GIVEN EXERCISE ▸ Render the lines below as a JSON list of strings, one string for each line, with blank lines omitted. Leave the pictures out of the list.

----

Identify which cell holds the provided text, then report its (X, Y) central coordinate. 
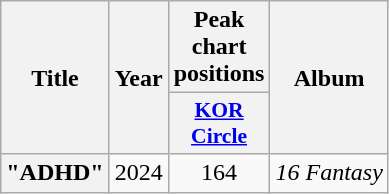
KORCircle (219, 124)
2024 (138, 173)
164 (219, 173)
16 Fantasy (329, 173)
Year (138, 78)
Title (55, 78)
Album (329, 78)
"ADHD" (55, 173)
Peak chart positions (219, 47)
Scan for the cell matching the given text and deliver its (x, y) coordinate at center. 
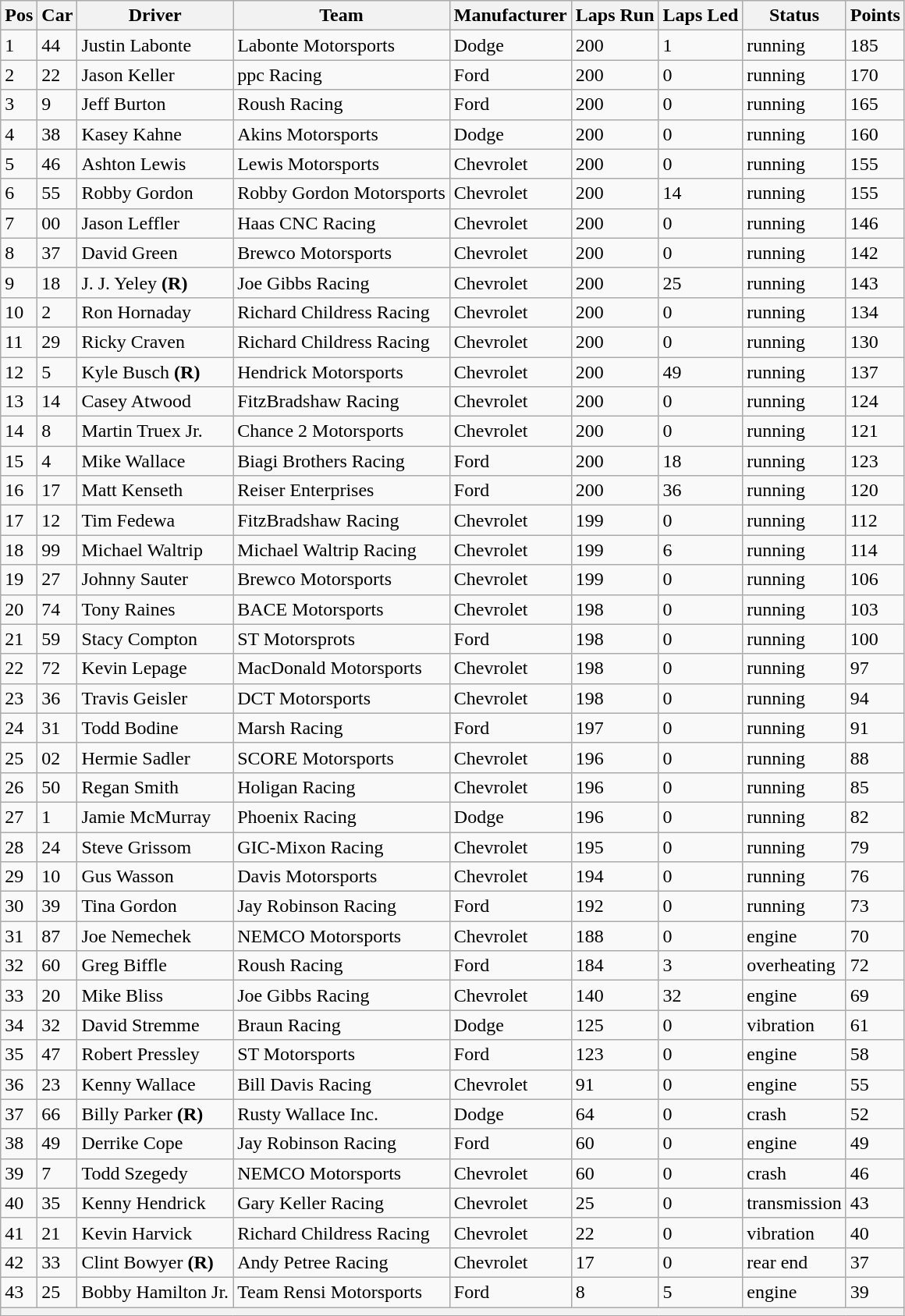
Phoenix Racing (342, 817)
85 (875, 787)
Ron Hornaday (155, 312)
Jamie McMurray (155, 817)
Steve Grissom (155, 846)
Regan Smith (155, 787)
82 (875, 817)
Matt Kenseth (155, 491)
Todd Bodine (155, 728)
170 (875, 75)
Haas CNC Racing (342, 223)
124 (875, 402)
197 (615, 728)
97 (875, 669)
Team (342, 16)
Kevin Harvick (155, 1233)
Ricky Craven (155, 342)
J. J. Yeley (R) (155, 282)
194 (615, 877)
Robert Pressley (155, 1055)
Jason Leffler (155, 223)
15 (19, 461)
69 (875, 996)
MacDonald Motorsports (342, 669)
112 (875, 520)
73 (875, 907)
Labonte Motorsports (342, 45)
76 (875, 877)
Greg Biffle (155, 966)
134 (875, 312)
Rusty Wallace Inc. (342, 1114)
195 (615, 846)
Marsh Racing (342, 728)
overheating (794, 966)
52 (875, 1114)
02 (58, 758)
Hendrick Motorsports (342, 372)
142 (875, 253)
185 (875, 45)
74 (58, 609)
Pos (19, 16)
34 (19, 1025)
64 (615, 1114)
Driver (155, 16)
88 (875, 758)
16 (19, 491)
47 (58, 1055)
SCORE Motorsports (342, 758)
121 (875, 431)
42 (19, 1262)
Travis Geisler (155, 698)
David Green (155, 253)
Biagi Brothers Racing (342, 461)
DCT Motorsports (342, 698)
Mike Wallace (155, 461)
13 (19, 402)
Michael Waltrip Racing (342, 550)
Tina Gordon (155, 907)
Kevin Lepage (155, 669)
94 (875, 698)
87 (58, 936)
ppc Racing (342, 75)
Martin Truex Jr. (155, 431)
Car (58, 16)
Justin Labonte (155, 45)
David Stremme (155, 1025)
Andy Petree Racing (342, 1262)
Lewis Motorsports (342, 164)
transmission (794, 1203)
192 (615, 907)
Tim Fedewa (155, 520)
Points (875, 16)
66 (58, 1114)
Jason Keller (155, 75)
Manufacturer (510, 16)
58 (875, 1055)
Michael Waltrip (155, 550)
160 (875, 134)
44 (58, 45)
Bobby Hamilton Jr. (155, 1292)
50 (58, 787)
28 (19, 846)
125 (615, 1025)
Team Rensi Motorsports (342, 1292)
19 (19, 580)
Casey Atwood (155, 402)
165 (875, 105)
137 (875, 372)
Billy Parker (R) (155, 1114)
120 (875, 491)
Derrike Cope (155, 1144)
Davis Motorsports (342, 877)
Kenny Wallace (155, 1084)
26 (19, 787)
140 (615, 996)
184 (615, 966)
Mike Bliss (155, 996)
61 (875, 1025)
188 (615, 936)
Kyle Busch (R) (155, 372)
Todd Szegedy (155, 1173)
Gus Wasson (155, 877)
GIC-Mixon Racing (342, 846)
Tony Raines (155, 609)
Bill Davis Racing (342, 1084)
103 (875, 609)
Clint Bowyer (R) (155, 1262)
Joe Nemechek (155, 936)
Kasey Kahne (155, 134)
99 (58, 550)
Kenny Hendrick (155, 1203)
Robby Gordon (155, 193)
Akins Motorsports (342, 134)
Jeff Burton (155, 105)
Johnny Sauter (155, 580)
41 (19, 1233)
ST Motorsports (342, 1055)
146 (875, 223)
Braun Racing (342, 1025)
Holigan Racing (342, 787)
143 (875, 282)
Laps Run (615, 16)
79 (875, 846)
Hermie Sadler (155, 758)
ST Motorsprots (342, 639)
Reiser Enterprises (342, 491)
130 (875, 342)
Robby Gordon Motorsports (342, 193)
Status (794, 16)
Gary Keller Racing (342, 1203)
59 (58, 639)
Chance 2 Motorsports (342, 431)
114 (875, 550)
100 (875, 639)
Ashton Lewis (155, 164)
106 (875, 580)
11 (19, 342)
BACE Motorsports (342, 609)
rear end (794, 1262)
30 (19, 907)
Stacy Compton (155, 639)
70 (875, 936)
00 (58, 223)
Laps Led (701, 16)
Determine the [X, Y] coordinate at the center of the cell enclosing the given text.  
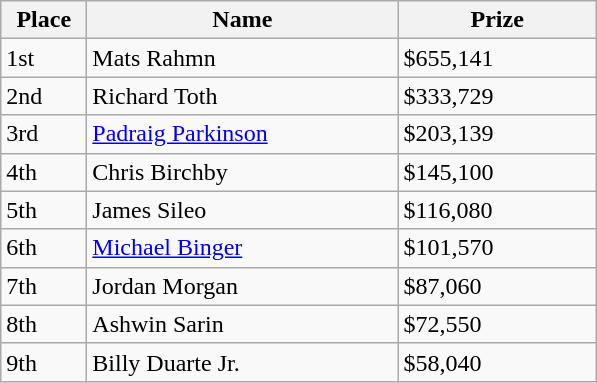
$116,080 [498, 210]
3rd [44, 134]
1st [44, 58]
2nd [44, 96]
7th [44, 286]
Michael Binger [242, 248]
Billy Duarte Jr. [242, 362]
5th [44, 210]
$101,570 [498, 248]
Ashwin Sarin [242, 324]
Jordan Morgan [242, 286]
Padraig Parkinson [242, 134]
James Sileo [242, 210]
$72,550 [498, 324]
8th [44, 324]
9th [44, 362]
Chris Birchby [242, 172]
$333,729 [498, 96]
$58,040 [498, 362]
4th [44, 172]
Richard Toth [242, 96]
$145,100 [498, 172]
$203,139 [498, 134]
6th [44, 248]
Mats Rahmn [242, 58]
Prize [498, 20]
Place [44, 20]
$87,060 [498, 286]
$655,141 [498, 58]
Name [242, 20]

----

ANSWER TO THE EXERCISE ▸
[
  "Identify which cell holds the provided text, then report its (X, Y) central coordinate. ",
  "KORCircle (219, 124)",
  "2024 (138, 173)",
  "164 (219, 173)",
  "16 Fantasy (329, 173)",
  "Year (138, 78)",
  "Title (55, 78)",
  "Album (329, 78)",
  "\"ADHD\" (55, 173)",
  "Peak chart positions (219, 47)",
  "Scan for the cell matching the given text and deliver its (x, y) coordinate at center. ",
  "Phoenix Racing (342, 817)",
  "85 (875, 787)",
  "Ron Hornaday (155, 312)",
  "Jamie McMurray (155, 817)",
  "Steve Grissom (155, 846)",
  "Regan Smith (155, 787)",
  "82 (875, 817)",
  "Matt Kenseth (155, 491)",
  "Todd Bodine (155, 728)",
  "170 (875, 75)",
  "Haas CNC Racing (342, 223)",
  "124 (875, 402)",
  "197 (615, 728)",
  "97 (875, 669)",
  "Team (342, 16)",
  "Kevin Harvick (155, 1233)",
  "Ricky Craven (155, 342)",
  "J. J. Yeley (R) (155, 282)",
  "194 (615, 877)",
  "Robert Pressley (155, 1055)",
  "Jason Leffler (155, 223)",
  "15 (19, 461)",
  "69 (875, 996)",
  "MacDonald Motorsports (342, 669)",
  "112 (875, 520)",
  "73 (875, 907)",
  "Labonte Motorsports (342, 45)",
  "76 (875, 877)",
  "Greg Biffle (155, 966)",
  "134 (875, 312)",
  "Rusty Wallace Inc. (342, 1114)",
  "195 (615, 846)",
  "Marsh Racing (342, 728)",
  "overheating (794, 966)",
  "52 (875, 1114)",
  "02 (58, 758)",
  "Hendrick Motorsports (342, 372)",
  "142 (875, 253)",
  "185 (875, 45)",
  "74 (58, 609)",
  "Pos (19, 16)",
  "34 (19, 1025)",
  "64 (615, 1114)",
  "Driver (155, 16)",
  "88 (875, 758)",
  "16 (19, 491)",
  "47 (58, 1055)",
  "SCORE Motorsports (342, 758)",
  "121 (875, 431)",
  "42 (19, 1262)",
  "Travis Geisler (155, 698)",
  "David Green (155, 253)",
  "Biagi Brothers Racing (342, 461)",
  "DCT Motorsports (342, 698)",
  "Mike Wallace (155, 461)",
  "13 (19, 402)",
  "Michael Waltrip Racing (342, 550)",
  "Tina Gordon (155, 907)",
  "Kevin Lepage (155, 669)",
  "94 (875, 698)",
  "87 (58, 936)",
  "ppc Racing (342, 75)",
  "Martin Truex Jr. (155, 431)",
  "Car (58, 16)",
  "Justin Labonte (155, 45)",
  "David Stremme (155, 1025)",
  "Andy Petree Racing (342, 1262)",
  "Lewis Motorsports (342, 164)",
  "transmission (794, 1203)",
  "192 (615, 907)",
  "Tim Fedewa (155, 520)",
  "Points (875, 16)",
  "66 (58, 1114)",
  "Jason Keller (155, 75)",
  "Manufacturer (510, 16)",
  "58 (875, 1055)",
  "Michael Waltrip (155, 550)",
  "160 (875, 134)",
  "44 (58, 45)",
  "Bobby Hamilton Jr. (155, 1292)",
  "50 (58, 787)",
  "28 (19, 846)",
  "125 (615, 1025)",
  "Team Rensi Motorsports (342, 1292)",
  "19 (19, 580)",
  "Casey Atwood (155, 402)",
  "165 (875, 105)",
  "137 (875, 372)",
  "Billy Parker (R) (155, 1114)",
  "120 (875, 491)",
  "Derrike Cope (155, 1144)",
  "Davis Motorsports (342, 877)",
  "Kenny Wallace (155, 1084)",
  "26 (19, 787)",
  "140 (615, 996)",
  "184 (615, 966)",
  "Mike Bliss (155, 996)",
  "61 (875, 1025)",
  "188 (615, 936)",
  "Kyle Busch (R) (155, 372)",
  "Todd Szegedy (155, 1173)",
  "Gus Wasson (155, 877)",
  "GIC-Mixon Racing (342, 846)",
  "Tony Raines (155, 609)",
  "Bill Davis Racing (342, 1084)",
  "103 (875, 609)",
  "Clint Bowyer (R) (155, 1262)",
  "Joe Nemechek (155, 936)",
  "Kasey Kahne (155, 134)",
  "99 (58, 550)",
  "Kenny Hendrick (155, 1203)",
  "Robby Gordon (155, 193)",
  "Akins Motorsports (342, 134)",
  "Jeff Burton (155, 105)",
  "Johnny Sauter (155, 580)",
  "41 (19, 1233)",
  "ST Motorsports (342, 1055)",
  "146 (875, 223)",
  "Braun Racing (342, 1025)",
  "Holigan Racing (342, 787)",
  "143 (875, 282)",
  "Laps Run (615, 16)",
  "79 (875, 846)",
  "Hermie Sadler (155, 758)",
  "ST Motorsprots (342, 639)",
  "Reiser Enterprises (342, 491)",
  "130 (875, 342)",
  "Robby Gordon Motorsports (342, 193)",
  "Status (794, 16)",
  "Gary Keller Racing (342, 1203)",
  "59 (58, 639)",
  "Chance 2 Motorsports (342, 431)",
  "114 (875, 550)",
  "100 (875, 639)",
  "Ashton Lewis (155, 164)",
  "106 (875, 580)",
  "11 (19, 342)",
  "BACE Motorsports (342, 609)",
  "rear end (794, 1262)",
  "30 (19, 907)",
  "Stacy Compton (155, 639)",
  "70 (875, 936)",
  "00 (58, 223)",
  "Laps Led (701, 16)",
  "Determine the [X, Y] coordinate at the center of the cell enclosing the given text.  ",
  "$116,080 [498, 210]",
  "3rd [44, 134]",
  "1st [44, 58]",
  "2nd [44, 96]",
  "7th [44, 286]",
  "Michael Binger [242, 248]",
  "Billy Duarte Jr. [242, 362]",
  "5th [44, 210]",
  "$101,570 [498, 248]",
  "Ashwin Sarin [242, 324]",
  "Jordan Morgan [242, 286]",
  "Padraig Parkinson [242, 134]",
  "James Sileo [242, 210]",
  "$72,550 [498, 324]",
  "8th [44, 324]",
  "9th [44, 362]",
  "Chris Birchby [242, 172]",
  "$333,729 [498, 96]",
  "$58,040 [498, 362]",
  "4th [44, 172]",
  "Richard Toth [242, 96]",
  "$145,100 [498, 172]",
  "$203,139 [498, 134]",
  "6th [44, 248]",
  "Mats Rahmn [242, 58]",
  "Prize [498, 20]",
  "Place [44, 20]",
  "$87,060 [498, 286]",
  "$655,141 [498, 58]",
  "Name [242, 20]"
]